┌─ RECORDS TO USE
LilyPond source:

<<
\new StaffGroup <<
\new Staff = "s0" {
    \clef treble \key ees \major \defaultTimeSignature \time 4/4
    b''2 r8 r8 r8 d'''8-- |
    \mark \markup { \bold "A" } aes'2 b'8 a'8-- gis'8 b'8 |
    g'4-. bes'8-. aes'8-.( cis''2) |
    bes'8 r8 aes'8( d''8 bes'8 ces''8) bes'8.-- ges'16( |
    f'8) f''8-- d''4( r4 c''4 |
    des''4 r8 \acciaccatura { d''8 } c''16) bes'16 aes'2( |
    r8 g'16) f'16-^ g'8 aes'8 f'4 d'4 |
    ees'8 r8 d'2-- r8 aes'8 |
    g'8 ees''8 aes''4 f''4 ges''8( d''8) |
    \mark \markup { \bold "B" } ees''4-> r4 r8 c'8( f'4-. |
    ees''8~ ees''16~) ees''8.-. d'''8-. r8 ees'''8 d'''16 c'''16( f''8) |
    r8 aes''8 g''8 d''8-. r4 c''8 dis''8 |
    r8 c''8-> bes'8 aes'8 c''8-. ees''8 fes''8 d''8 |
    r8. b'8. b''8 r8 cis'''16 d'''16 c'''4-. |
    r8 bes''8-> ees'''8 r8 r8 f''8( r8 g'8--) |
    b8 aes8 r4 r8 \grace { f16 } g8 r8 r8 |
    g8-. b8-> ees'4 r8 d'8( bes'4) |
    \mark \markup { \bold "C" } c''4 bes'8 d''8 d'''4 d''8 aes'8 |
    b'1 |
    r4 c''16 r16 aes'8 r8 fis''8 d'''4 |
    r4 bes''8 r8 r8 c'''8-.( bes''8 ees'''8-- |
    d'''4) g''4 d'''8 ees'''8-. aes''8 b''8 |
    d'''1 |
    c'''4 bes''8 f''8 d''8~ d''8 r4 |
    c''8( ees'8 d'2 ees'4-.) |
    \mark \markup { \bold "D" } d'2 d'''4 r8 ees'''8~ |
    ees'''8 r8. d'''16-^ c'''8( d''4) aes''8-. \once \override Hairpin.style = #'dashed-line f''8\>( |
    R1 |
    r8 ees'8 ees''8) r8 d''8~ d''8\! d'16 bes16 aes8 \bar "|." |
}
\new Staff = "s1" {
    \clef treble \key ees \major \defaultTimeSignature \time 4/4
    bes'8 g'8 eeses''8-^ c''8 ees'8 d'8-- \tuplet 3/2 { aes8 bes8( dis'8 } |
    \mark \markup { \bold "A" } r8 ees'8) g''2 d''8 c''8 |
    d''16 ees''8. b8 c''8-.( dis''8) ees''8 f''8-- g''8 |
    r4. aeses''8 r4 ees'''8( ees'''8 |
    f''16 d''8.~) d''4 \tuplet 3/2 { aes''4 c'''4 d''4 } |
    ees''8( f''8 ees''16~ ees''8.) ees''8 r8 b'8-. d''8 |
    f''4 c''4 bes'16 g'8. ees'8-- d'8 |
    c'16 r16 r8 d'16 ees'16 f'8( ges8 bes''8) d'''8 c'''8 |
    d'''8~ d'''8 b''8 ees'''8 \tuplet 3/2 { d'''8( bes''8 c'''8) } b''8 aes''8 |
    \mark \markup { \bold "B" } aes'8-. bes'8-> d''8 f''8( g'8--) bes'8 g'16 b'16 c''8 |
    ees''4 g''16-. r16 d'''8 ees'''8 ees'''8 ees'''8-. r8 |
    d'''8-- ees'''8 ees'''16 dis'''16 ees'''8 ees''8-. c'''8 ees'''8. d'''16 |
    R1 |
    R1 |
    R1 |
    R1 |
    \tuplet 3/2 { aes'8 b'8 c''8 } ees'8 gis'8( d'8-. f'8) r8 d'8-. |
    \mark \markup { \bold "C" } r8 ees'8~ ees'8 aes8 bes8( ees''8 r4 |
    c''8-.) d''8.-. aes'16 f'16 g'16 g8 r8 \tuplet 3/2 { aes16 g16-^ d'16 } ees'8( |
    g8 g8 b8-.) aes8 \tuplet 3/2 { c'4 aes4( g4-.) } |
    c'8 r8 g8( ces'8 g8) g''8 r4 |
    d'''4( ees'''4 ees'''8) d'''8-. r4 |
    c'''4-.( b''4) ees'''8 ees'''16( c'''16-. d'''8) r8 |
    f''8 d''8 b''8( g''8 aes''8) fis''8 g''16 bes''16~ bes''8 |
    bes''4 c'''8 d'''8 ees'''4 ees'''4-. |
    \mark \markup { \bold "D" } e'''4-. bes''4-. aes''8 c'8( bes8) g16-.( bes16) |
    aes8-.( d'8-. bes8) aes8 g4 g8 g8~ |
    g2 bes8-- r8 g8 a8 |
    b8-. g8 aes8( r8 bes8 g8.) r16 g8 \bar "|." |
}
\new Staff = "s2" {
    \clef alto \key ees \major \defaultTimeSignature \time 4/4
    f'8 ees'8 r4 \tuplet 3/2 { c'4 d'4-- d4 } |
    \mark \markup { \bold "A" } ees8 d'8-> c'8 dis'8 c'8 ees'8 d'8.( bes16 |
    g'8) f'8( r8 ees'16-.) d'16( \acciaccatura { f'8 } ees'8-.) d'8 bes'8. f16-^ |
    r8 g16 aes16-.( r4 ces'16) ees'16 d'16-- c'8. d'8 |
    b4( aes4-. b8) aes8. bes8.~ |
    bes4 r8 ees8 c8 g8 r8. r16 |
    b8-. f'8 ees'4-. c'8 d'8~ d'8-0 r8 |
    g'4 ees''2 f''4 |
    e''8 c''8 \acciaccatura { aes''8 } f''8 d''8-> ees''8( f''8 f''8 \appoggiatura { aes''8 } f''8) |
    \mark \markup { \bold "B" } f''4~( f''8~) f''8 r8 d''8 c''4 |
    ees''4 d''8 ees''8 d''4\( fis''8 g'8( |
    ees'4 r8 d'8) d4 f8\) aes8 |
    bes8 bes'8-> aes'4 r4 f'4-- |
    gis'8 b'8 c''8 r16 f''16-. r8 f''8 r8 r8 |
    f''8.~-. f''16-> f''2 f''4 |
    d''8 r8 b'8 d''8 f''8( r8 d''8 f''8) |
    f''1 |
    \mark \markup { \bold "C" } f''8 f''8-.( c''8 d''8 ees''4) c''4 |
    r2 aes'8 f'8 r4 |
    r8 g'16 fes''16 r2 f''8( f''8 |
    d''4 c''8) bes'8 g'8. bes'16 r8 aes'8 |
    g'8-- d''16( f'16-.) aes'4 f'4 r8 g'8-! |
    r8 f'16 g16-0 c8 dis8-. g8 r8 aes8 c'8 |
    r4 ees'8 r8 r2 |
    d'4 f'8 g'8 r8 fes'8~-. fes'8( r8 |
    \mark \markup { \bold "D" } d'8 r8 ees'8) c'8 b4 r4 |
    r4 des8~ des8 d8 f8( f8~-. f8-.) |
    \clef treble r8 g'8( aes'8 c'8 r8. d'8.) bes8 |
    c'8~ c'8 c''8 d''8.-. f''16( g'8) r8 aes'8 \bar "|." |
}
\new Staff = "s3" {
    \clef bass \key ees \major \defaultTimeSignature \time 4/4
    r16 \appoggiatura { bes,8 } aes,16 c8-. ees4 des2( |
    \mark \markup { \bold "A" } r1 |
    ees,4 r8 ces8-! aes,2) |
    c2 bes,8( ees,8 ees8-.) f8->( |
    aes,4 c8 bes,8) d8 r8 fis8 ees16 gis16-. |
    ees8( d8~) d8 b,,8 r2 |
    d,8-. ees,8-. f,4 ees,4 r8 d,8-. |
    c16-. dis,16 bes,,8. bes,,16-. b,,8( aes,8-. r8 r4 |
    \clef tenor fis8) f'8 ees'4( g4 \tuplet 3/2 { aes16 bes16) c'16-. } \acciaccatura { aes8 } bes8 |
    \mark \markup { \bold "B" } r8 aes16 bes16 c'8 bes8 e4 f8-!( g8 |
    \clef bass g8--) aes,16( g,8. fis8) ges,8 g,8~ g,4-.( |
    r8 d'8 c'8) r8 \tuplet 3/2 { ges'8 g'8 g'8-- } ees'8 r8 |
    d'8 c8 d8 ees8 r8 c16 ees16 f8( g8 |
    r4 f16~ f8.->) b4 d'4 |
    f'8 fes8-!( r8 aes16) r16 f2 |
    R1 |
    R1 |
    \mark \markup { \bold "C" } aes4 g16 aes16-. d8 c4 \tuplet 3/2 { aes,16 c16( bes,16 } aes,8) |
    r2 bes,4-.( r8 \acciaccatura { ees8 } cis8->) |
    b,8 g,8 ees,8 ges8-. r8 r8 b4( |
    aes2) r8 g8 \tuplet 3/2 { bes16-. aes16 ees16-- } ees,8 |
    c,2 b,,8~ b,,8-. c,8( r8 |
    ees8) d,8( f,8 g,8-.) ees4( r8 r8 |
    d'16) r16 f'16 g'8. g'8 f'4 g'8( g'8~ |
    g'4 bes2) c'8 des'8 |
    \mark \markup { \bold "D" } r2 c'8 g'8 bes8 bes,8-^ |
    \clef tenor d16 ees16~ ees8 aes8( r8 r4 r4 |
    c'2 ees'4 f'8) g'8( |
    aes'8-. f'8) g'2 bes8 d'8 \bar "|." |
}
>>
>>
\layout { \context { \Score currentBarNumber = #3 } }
└─
┌─ RECORDS TO USE
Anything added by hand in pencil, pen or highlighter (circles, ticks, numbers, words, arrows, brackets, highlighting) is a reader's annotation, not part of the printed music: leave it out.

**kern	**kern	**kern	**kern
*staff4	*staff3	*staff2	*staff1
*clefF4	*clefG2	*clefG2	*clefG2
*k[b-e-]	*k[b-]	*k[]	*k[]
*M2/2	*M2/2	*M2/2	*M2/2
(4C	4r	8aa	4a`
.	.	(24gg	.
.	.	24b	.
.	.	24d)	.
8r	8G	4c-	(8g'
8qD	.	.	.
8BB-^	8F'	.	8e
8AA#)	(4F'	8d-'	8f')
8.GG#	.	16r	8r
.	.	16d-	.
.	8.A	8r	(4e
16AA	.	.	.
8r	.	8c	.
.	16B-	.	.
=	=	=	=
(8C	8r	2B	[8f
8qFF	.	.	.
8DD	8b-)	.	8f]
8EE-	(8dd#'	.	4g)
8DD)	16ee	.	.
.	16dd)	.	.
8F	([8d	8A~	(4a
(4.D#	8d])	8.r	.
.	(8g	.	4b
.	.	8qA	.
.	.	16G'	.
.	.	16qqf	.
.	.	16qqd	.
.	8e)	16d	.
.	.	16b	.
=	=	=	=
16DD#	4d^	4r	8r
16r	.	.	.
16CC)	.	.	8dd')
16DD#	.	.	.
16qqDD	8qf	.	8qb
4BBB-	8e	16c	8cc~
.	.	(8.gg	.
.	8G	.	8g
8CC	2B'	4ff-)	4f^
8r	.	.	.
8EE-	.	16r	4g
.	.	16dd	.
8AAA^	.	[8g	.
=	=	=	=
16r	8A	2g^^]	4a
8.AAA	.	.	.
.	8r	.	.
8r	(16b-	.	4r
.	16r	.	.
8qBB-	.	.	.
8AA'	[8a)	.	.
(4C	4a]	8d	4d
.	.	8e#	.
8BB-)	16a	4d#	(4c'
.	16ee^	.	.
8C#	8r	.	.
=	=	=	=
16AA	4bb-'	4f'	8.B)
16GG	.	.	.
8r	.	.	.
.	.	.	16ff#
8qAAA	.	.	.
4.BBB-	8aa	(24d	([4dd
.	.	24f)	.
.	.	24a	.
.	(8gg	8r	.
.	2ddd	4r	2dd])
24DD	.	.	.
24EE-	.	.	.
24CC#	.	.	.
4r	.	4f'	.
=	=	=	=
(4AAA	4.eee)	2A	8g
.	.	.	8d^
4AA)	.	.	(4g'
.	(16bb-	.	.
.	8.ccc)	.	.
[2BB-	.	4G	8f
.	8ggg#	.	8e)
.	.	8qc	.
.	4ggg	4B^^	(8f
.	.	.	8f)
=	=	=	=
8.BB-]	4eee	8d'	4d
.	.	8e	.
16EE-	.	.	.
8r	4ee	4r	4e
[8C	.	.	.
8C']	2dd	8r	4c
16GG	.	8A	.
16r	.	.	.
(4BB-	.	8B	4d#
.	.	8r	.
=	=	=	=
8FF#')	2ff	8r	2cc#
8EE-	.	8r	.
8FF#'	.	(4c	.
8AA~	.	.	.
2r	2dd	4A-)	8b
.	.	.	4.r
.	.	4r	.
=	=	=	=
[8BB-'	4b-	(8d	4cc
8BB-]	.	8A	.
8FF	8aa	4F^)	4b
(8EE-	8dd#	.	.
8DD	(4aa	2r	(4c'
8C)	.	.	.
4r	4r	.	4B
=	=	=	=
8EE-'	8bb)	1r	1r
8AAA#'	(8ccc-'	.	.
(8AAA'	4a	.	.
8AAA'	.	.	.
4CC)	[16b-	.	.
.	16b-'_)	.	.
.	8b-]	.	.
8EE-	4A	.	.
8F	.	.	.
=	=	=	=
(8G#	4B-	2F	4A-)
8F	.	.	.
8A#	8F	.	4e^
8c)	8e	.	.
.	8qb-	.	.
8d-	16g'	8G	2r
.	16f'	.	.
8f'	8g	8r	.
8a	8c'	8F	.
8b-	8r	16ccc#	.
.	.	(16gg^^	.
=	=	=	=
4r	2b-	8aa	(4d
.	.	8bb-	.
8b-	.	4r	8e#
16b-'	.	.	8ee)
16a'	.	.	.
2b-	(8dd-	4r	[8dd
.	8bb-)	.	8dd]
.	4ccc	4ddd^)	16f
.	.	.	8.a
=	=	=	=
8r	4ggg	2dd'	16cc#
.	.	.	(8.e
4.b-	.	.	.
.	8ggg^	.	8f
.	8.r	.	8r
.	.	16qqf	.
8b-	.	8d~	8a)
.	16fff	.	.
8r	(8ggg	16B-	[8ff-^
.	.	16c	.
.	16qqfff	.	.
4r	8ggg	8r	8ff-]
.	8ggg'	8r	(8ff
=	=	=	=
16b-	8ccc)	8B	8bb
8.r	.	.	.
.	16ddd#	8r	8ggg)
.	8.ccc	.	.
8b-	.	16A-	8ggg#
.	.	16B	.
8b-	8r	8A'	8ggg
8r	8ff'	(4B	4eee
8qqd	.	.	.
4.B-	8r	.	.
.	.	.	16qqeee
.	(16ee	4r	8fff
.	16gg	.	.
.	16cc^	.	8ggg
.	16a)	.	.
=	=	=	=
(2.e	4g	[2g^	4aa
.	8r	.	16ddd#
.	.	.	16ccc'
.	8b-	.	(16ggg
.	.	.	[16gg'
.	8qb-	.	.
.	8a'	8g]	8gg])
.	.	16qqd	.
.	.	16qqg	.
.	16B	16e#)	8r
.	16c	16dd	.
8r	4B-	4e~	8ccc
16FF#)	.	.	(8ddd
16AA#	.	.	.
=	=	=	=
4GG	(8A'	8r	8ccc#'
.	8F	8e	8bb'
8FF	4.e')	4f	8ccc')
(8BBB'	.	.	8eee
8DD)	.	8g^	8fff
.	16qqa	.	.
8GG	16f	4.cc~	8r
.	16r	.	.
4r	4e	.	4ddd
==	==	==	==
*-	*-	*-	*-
└─
SET TASK
How many lines of the records above contain the string "defaultTimeSignature", with case taken into account? Reply with the number alone.

ANSWER TO THE PROBLEM
4